> **EXTRACTED ENTRIES**
────
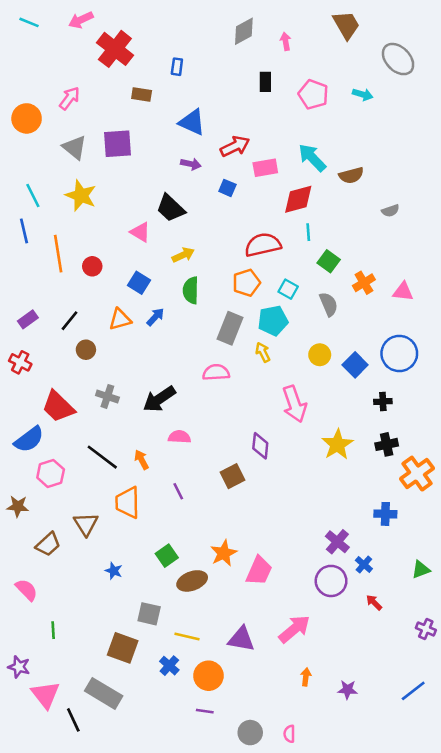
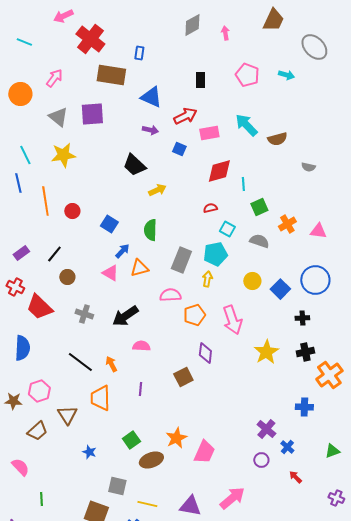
cyan line: (29, 22) -> (24, 42), moved
brown trapezoid: (346, 25) -> (273, 20), turned 55
black rectangle: (265, 82) -> (200, 80), moved
brown rectangle: (142, 94) -> (111, 75), size x1.8
yellow star: (81, 196) -> (63, 155), turned -30
red diamond: (298, 199) -> (219, 171), moved
gray semicircle: (390, 211) -> (308, 167), turned 32
pink triangle: (140, 232) -> (110, 273), moved
red semicircle: (263, 245) -> (210, 208), moved, size x0.5
yellow arrow: (183, 255) -> (157, 190), moved
green square: (329, 261) -> (259, 207), turned 30
orange pentagon: (246, 283) -> (194, 315), moved
gray semicircle: (329, 304) -> (259, 241), turned -48
orange triangle: (120, 319) -> (139, 268), moved
yellow arrow: (263, 352) -> (207, 279), turned 35
red trapezoid: (58, 407) -> (39, 307), moved
blue semicircle: (29, 439) -> (22, 348), turned -50
pink hexagon: (51, 474) -> (39, 391), moved
purple line: (178, 491) -> (140, 389), turned 32
purple circle: (331, 581) -> (261, 460), size x0.6

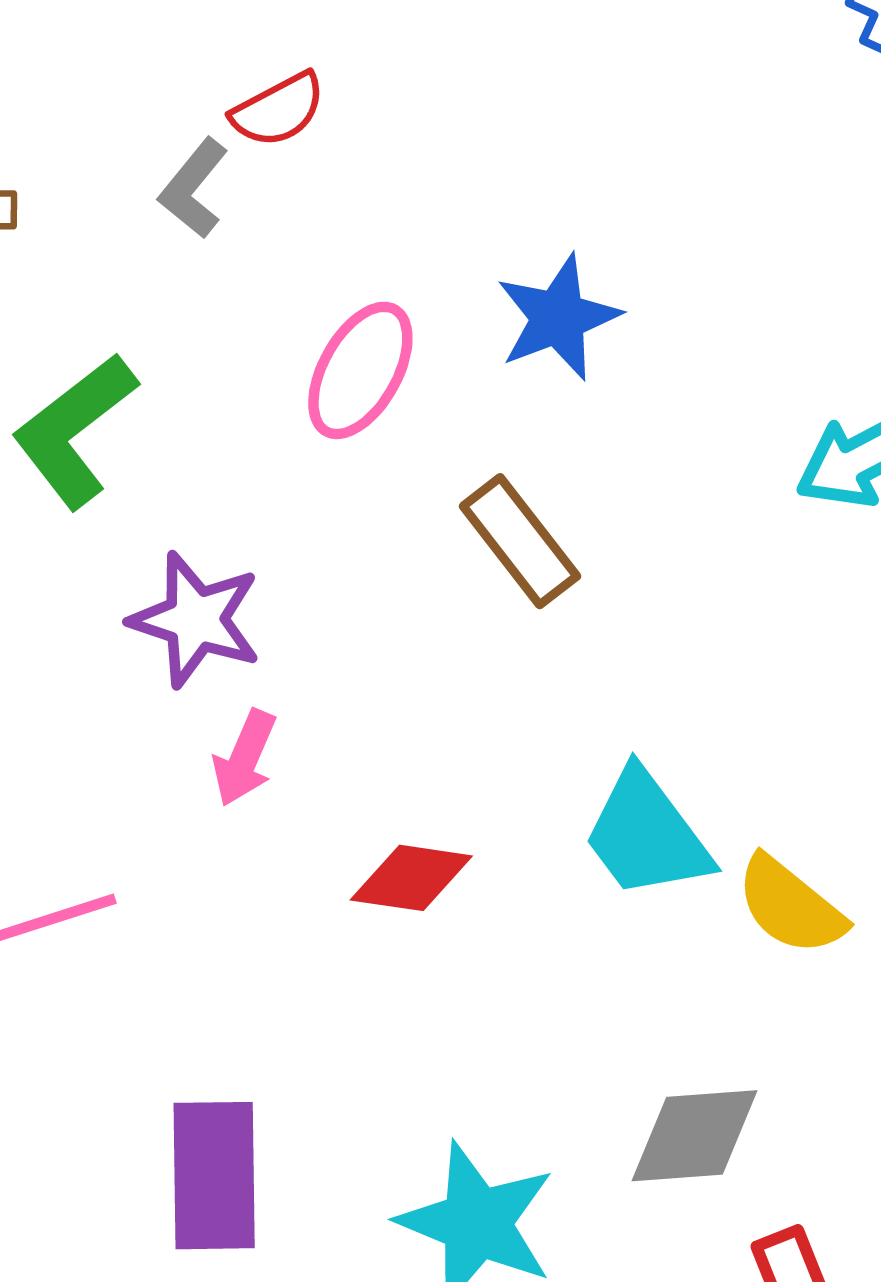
────
> **HOW TO COMPLETE THIS TASK**
When the word "triangle" appears in a line of the listing, pull that line out.

> **TASK OUTPUT**
pink triangle: (140, 232) -> (110, 273), moved
orange triangle: (120, 319) -> (139, 268), moved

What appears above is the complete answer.